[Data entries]
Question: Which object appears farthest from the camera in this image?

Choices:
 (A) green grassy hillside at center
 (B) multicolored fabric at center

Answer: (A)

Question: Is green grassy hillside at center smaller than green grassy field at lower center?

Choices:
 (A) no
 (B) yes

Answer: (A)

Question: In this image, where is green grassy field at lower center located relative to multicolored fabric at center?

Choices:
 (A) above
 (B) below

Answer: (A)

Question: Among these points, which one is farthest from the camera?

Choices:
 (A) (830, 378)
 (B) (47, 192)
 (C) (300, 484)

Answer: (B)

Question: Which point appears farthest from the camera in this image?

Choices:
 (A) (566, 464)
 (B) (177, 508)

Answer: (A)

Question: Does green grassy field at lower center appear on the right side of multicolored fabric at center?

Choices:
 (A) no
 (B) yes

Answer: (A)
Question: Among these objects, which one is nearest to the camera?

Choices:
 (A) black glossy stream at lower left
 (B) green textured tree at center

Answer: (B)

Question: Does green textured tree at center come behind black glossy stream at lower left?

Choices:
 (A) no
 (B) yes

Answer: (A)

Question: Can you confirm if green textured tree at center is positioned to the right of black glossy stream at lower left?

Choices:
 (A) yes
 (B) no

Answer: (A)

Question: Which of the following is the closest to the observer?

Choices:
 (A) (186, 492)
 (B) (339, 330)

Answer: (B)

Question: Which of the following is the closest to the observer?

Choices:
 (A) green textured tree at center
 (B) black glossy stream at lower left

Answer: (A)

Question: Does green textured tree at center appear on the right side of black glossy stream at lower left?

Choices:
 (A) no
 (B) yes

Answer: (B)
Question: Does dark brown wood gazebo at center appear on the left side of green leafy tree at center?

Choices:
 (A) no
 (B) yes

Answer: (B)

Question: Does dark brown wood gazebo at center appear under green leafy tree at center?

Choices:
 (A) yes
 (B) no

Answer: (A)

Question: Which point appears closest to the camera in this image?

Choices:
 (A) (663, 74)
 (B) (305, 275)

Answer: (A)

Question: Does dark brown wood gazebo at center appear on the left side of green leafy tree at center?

EXERCISE:
Copy out the lines of the items above, from the line containing "Question: Does green textured tree at center appear" through the last line of the items, reproducing each one word for word.

RESPONSE:
Question: Does green textured tree at center appear on the right side of black glossy stream at lower left?

Choices:
 (A) no
 (B) yes

Answer: (B)
Question: Does dark brown wood gazebo at center appear on the left side of green leafy tree at center?

Choices:
 (A) no
 (B) yes

Answer: (B)

Question: Does dark brown wood gazebo at center appear under green leafy tree at center?

Choices:
 (A) yes
 (B) no

Answer: (A)

Question: Which point appears closest to the camera in this image?

Choices:
 (A) (663, 74)
 (B) (305, 275)

Answer: (A)

Question: Does dark brown wood gazebo at center appear on the left side of green leafy tree at center?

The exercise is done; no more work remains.